* _Work request_: Give all of the data below again exactly, and drop the images.

* _Raw data_:
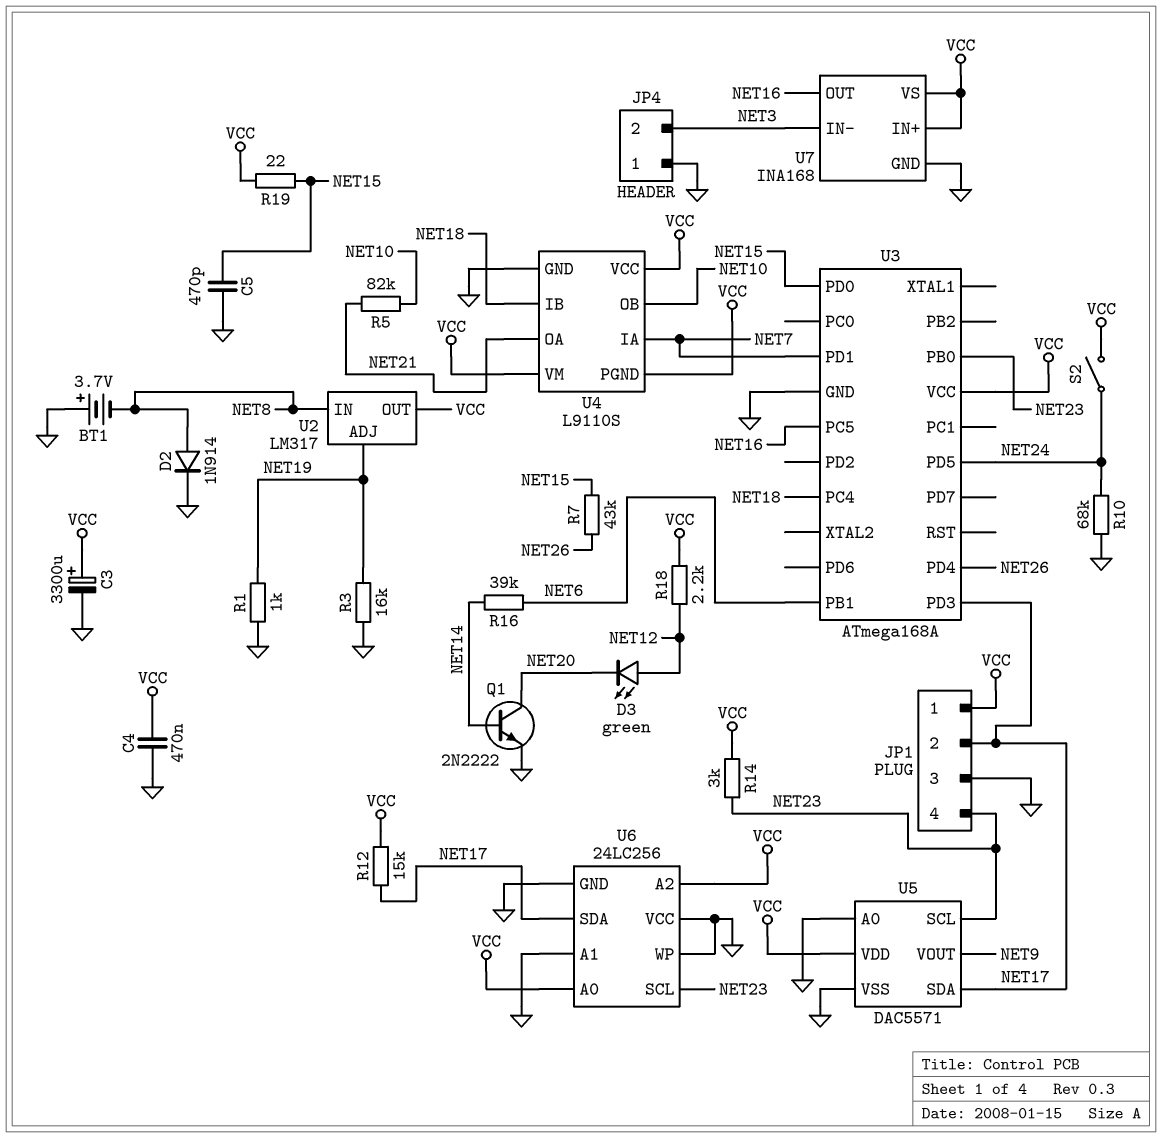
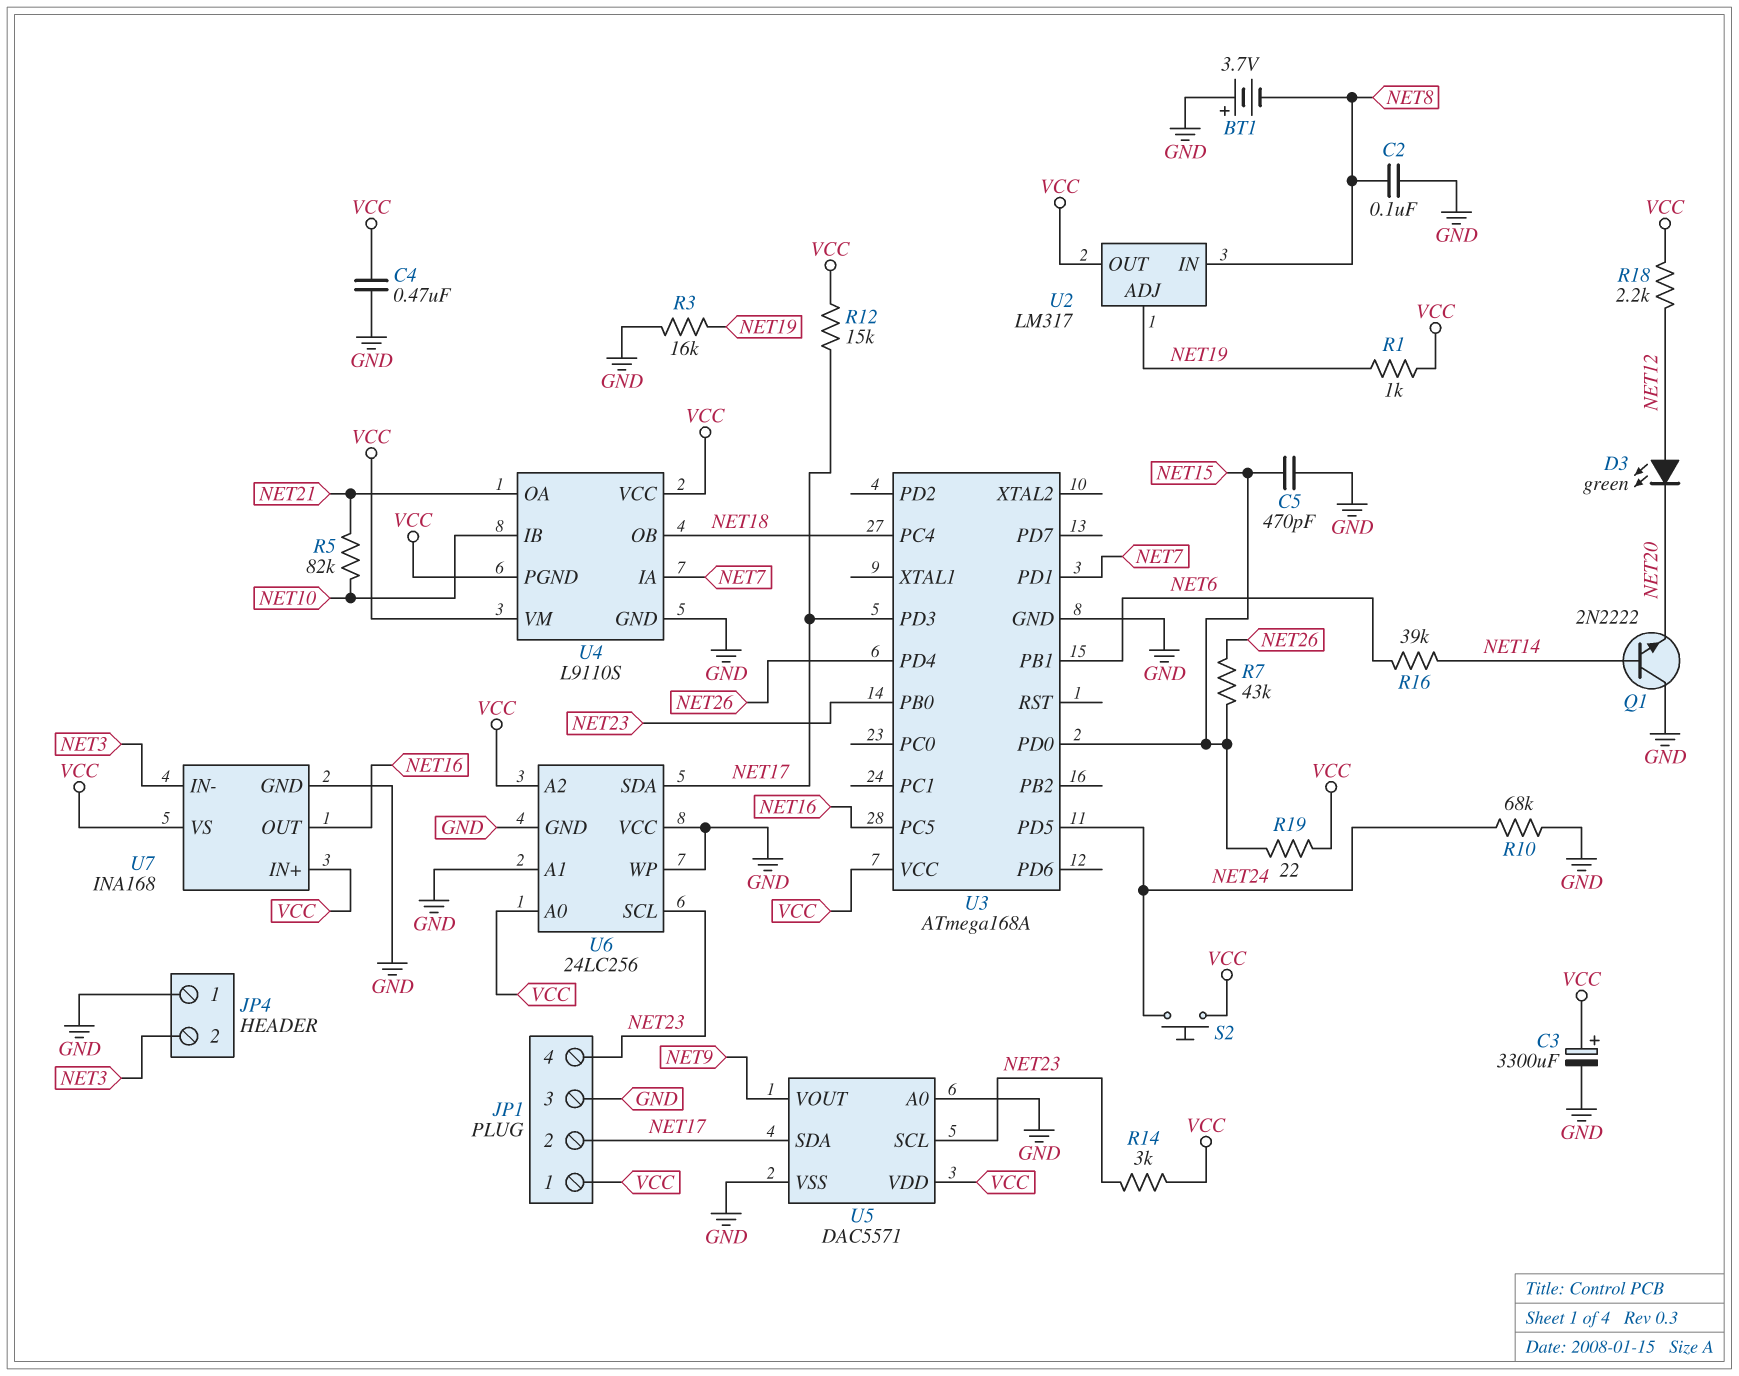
C2: none -> 100nF (GND, NET8)
D2: diode 1N914 (A NET8, K GND) -> none
Q1: NPN 2N2222 (B NET14, C NET20, E GND) -> NPN 2N2222 (B NET14, C GND, E NET20)
R1: 1k (GND, NET19) -> 1k (NET19, VCC)
S2: switch (NET24, VCC) -> button (NET24, VCC)
U4 pin IB: NET18 -> NET10
U4 pin OB: NET10 -> NET18

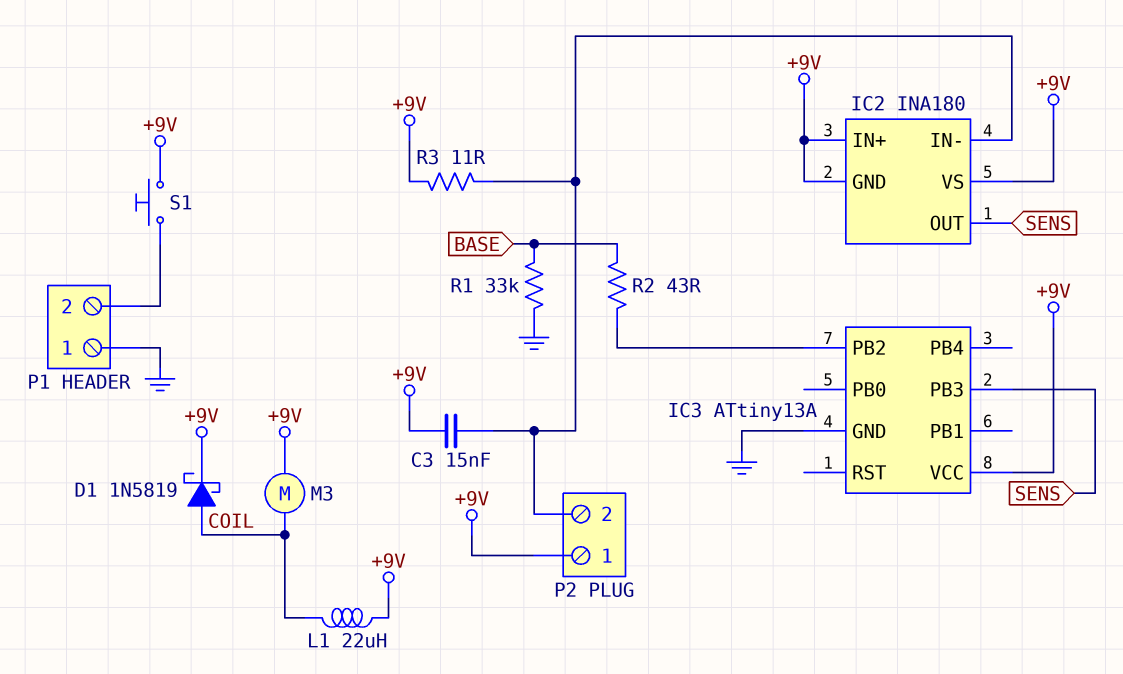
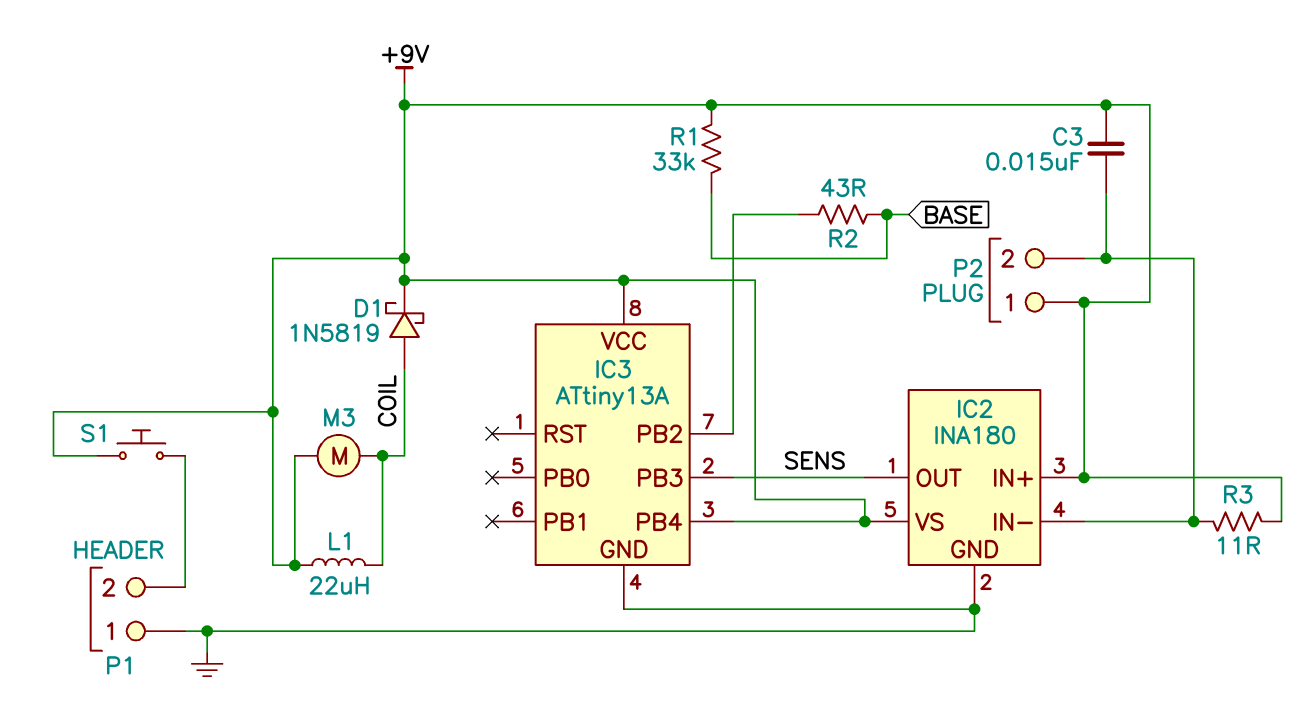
IC2 pin GND: +9V -> GND
IC3 pin PB4: none -> +9V
R1: 33k (BASE, GND) -> 33k (+9V, BASE)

* _Exercise solution_:
C2: none -> 100nF (GND, NET8)
D2: diode 1N914 (A NET8, K GND) -> none
Q1: NPN 2N2222 (B NET14, C NET20, E GND) -> NPN 2N2222 (B NET14, C GND, E NET20)
R1: 1k (GND, NET19) -> 1k (NET19, VCC)
S2: switch (NET24, VCC) -> button (NET24, VCC)
U4 pin IB: NET18 -> NET10
U4 pin OB: NET10 -> NET18

IC2 pin GND: +9V -> GND
IC3 pin PB4: none -> +9V
R1: 33k (BASE, GND) -> 33k (+9V, BASE)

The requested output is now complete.